- [THE DATA]:
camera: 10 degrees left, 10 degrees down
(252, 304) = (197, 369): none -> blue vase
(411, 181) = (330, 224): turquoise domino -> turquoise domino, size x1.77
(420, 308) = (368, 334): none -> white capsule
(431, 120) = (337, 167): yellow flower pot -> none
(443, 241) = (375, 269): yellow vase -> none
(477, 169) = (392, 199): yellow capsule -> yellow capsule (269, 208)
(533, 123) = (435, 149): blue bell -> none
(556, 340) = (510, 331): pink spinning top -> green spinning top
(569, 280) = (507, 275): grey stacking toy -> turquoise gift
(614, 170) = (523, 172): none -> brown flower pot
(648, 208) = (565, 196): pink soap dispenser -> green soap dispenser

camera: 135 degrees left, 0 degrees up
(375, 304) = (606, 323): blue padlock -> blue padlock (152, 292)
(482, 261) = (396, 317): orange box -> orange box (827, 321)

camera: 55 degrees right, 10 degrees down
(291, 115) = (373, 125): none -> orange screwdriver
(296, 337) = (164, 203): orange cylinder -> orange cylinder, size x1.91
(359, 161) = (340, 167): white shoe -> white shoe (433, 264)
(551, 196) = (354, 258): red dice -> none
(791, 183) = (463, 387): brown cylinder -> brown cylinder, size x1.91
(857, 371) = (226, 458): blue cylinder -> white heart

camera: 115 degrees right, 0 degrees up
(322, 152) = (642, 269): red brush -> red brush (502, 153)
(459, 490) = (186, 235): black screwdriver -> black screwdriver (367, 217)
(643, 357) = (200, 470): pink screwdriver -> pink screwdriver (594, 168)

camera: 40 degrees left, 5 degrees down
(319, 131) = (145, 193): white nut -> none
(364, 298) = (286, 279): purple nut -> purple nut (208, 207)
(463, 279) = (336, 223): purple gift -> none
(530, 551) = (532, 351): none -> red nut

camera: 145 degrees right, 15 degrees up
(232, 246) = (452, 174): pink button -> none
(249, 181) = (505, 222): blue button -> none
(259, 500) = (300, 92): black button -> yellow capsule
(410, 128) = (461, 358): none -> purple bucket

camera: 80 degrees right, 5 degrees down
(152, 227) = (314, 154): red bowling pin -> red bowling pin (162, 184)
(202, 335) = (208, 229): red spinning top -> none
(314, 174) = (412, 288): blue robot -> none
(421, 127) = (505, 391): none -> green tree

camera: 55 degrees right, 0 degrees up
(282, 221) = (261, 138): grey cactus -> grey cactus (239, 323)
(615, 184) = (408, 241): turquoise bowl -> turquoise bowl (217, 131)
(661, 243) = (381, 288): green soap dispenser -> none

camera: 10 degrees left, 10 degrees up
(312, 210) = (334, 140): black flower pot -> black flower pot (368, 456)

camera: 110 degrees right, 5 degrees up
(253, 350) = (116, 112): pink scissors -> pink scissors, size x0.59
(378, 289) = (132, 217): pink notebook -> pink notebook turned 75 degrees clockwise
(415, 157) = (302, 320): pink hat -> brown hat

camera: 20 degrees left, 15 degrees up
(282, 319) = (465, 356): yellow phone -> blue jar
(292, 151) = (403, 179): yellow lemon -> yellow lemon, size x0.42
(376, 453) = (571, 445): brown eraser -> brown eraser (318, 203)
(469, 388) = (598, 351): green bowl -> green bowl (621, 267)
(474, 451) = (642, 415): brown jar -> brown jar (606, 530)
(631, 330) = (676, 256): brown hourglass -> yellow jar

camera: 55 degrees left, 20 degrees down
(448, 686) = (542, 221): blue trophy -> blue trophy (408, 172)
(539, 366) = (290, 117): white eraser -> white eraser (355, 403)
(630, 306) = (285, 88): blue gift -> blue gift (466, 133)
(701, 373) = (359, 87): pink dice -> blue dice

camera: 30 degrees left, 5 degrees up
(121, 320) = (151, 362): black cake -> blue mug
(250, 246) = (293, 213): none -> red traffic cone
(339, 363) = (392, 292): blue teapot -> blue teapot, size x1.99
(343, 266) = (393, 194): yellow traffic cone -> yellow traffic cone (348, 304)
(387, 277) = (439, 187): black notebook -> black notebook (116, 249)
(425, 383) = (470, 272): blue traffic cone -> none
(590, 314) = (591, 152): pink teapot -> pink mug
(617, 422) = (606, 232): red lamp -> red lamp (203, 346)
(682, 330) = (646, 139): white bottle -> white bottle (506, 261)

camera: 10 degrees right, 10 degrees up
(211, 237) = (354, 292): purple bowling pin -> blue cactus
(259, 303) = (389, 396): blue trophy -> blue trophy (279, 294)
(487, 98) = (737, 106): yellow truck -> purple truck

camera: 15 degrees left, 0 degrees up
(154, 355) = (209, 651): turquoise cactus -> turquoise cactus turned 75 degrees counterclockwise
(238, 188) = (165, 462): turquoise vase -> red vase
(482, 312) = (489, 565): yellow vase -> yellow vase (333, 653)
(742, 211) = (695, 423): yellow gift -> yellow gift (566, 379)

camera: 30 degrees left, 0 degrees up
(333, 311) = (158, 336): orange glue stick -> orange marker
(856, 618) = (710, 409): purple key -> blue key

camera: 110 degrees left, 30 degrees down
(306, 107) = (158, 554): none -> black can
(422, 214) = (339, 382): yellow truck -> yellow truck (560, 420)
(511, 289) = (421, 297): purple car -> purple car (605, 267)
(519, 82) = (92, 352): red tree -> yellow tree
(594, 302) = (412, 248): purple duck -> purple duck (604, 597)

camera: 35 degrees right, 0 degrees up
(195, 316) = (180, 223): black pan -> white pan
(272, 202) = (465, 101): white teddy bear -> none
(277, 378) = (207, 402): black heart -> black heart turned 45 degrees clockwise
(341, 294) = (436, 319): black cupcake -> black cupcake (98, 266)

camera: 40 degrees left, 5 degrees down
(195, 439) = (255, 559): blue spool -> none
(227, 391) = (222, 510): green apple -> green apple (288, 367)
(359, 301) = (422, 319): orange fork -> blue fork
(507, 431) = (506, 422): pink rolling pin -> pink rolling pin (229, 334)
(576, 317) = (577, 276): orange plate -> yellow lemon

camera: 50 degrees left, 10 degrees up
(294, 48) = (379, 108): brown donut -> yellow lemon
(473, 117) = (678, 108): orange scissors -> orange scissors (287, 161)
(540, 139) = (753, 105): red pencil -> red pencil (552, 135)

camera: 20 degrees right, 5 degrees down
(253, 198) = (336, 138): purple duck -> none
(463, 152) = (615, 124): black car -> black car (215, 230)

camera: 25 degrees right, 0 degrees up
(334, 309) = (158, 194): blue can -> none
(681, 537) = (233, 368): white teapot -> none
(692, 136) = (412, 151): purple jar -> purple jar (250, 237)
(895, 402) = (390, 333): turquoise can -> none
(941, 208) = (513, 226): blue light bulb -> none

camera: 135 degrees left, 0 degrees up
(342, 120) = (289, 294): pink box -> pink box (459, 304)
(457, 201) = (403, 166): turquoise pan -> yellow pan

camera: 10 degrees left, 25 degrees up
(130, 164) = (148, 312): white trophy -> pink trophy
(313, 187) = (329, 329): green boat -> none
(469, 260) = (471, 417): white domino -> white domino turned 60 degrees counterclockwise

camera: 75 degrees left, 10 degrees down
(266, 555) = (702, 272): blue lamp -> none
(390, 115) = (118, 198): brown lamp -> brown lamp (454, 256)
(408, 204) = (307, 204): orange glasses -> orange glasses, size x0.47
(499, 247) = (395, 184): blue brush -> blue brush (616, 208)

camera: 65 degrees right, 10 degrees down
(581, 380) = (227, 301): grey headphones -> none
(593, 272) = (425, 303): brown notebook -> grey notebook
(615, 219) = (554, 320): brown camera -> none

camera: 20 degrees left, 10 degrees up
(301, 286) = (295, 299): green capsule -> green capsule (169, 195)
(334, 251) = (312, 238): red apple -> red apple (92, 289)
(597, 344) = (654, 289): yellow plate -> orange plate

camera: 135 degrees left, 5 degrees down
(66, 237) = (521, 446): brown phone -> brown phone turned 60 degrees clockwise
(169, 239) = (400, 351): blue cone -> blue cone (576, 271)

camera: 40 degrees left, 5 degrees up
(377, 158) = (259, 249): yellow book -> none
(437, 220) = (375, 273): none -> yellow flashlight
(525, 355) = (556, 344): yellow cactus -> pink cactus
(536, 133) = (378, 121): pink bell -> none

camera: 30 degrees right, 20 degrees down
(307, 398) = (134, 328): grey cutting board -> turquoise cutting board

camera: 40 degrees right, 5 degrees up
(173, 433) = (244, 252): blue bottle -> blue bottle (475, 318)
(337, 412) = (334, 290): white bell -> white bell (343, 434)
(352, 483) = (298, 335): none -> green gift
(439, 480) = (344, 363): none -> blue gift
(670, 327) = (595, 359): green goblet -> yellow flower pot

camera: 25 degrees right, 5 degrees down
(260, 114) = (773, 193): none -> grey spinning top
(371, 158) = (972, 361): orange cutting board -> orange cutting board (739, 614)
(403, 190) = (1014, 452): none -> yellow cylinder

- [ACTIVITY]: Your task is to show every line of the listing above containing "vase".

- [THE COMPLETED TASK]:
(252, 304) = (197, 369): none -> blue vase
(443, 241) = (375, 269): yellow vase -> none
(238, 188) = (165, 462): turquoise vase -> red vase
(482, 312) = (489, 565): yellow vase -> yellow vase (333, 653)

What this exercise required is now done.